▶ **What you have to do**
Pull every line containing "green" from the entries.

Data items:
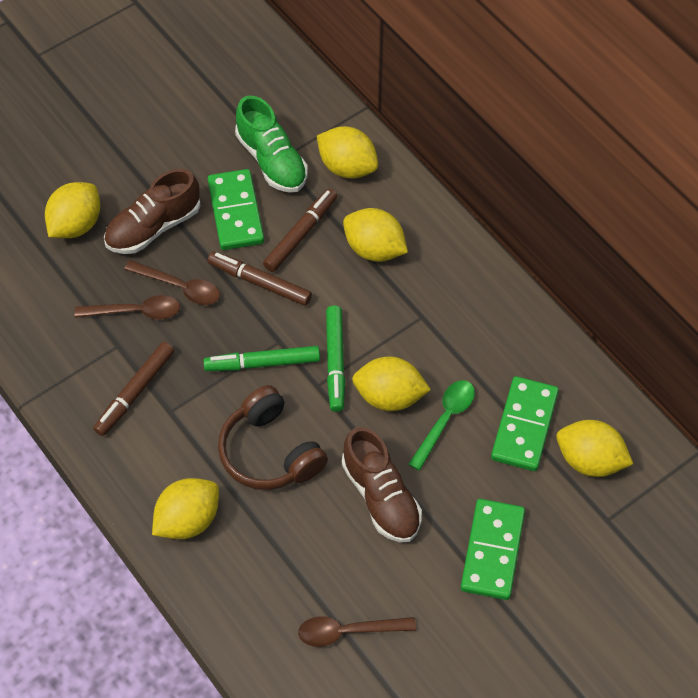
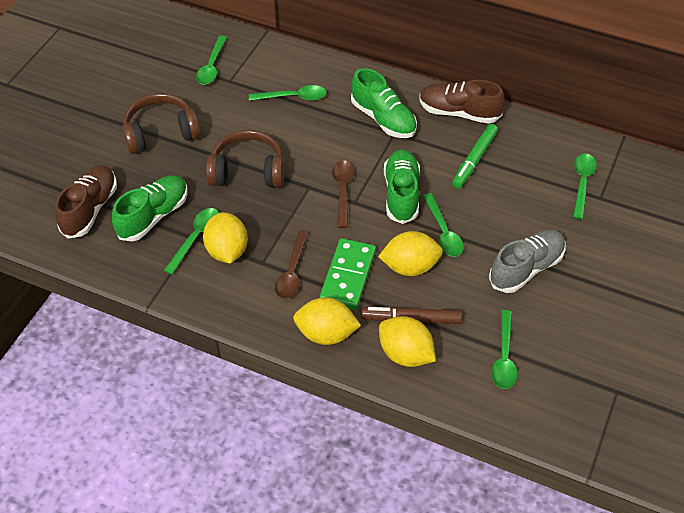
brown headphones: 1 -> 2
brown marker: 3 -> 1
brown spoon: 3 -> 2
green domino: 3 -> 1
green marker: 2 -> 1
green shoe: 1 -> 3
green spoon: 1 -> 6
grey shoe: 0 -> 1
yellow lemon: 6 -> 4

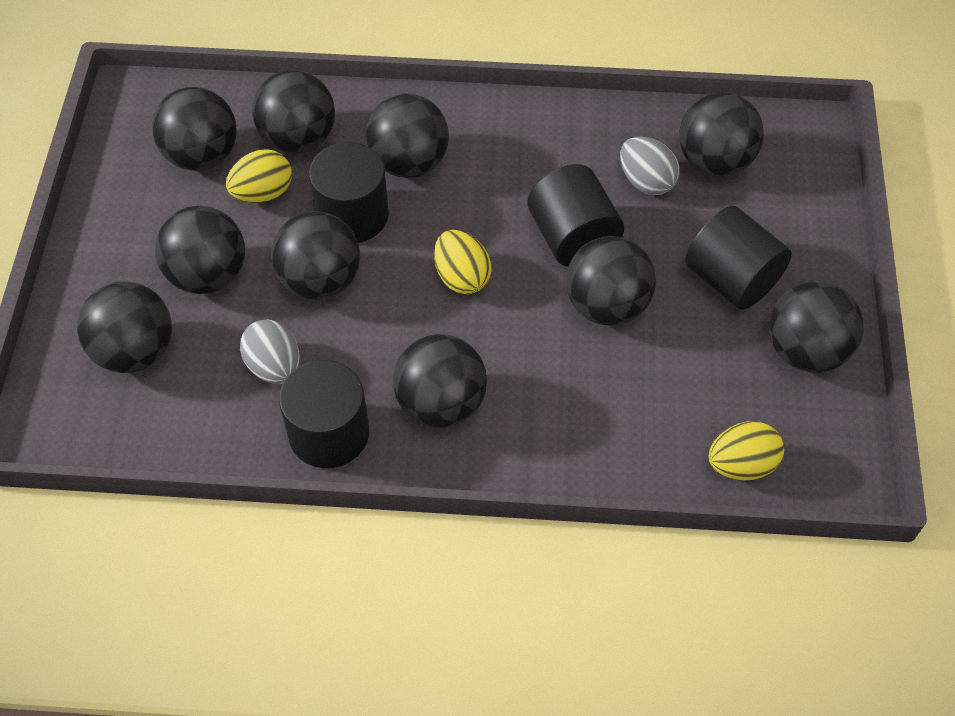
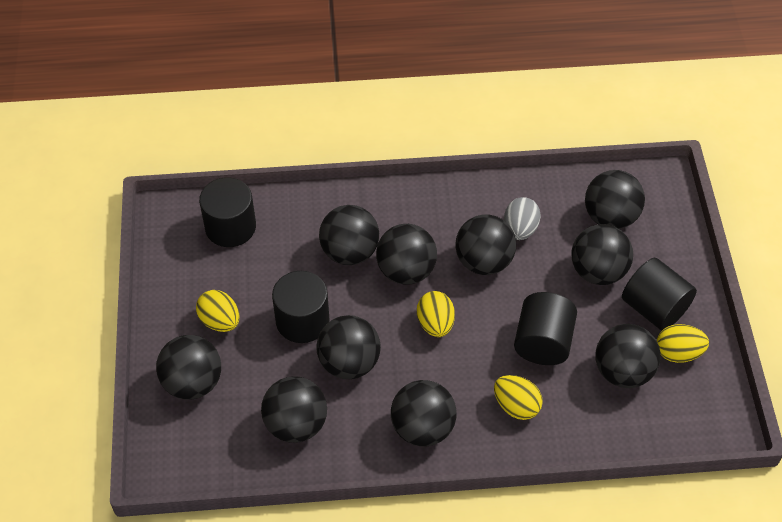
grey egg: 2 -> 1
yellow egg: 3 -> 4

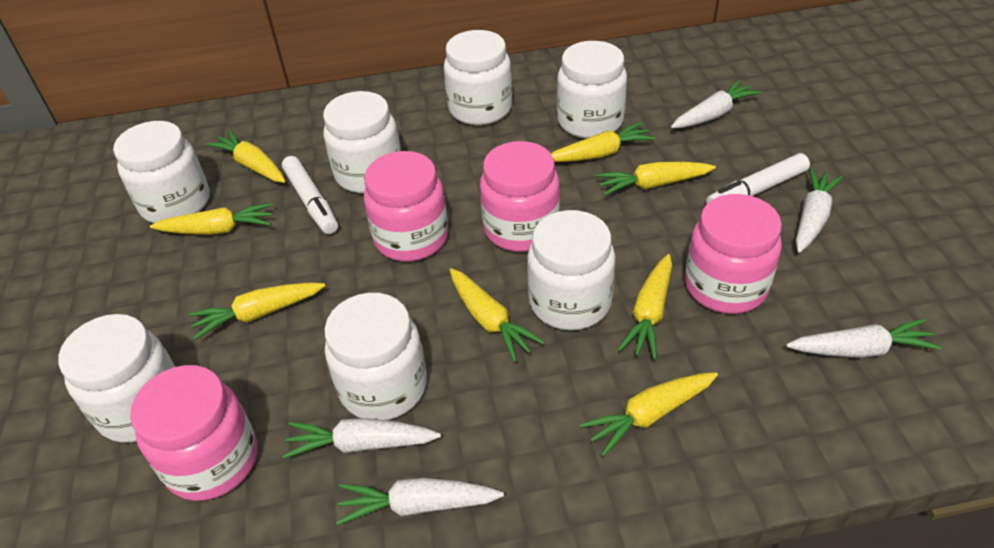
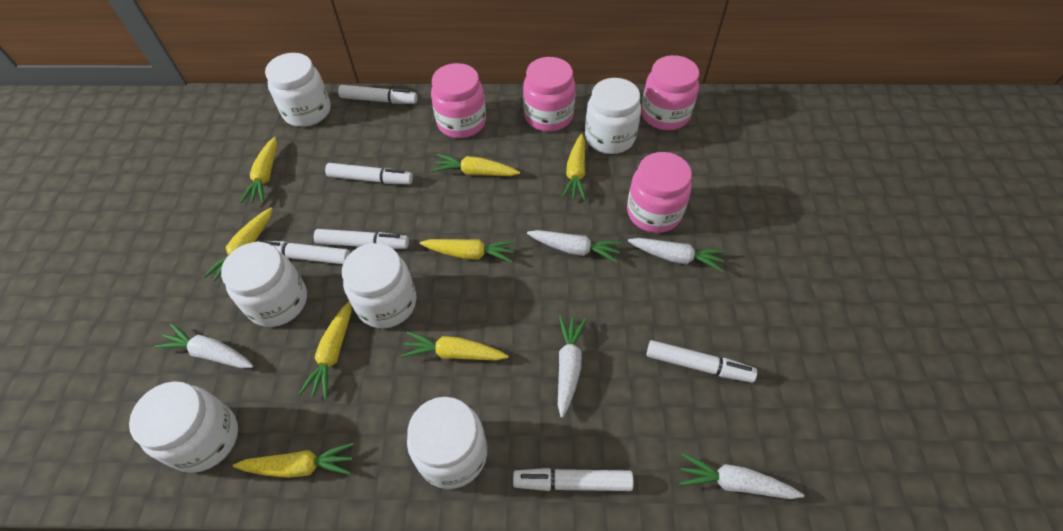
white jar: 7 -> 6
white marker: 2 -> 6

▶ **Expected output**
green domino: 3 -> 1
green marker: 2 -> 1
green shoe: 1 -> 3
green spoon: 1 -> 6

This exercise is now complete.